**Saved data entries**
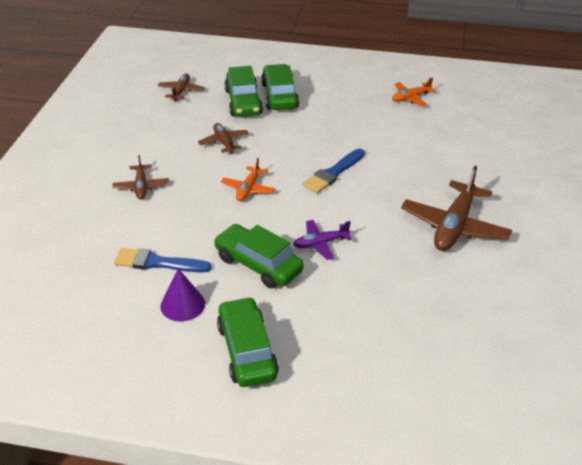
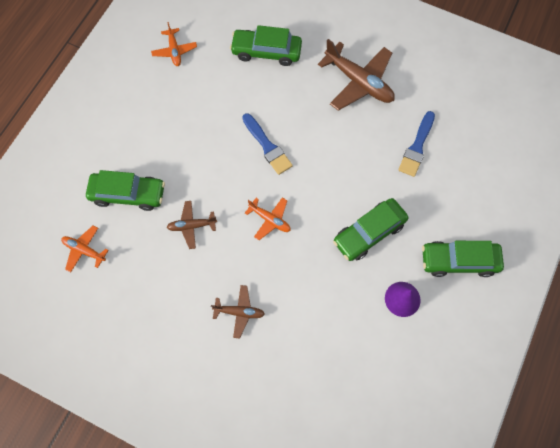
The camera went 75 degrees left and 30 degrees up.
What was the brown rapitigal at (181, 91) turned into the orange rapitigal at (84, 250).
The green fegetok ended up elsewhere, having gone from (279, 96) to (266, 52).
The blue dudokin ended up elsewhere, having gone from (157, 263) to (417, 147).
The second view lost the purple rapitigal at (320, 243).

**Your task**
Omitting the images, output each record precisely as written.

**Expected output**
The camera went 75 degrees left and 30 degrees up.
What was the brown rapitigal at (181, 91) turned into the orange rapitigal at (84, 250).
The green fegetok ended up elsewhere, having gone from (279, 96) to (266, 52).
The blue dudokin ended up elsewhere, having gone from (157, 263) to (417, 147).
The second view lost the purple rapitigal at (320, 243).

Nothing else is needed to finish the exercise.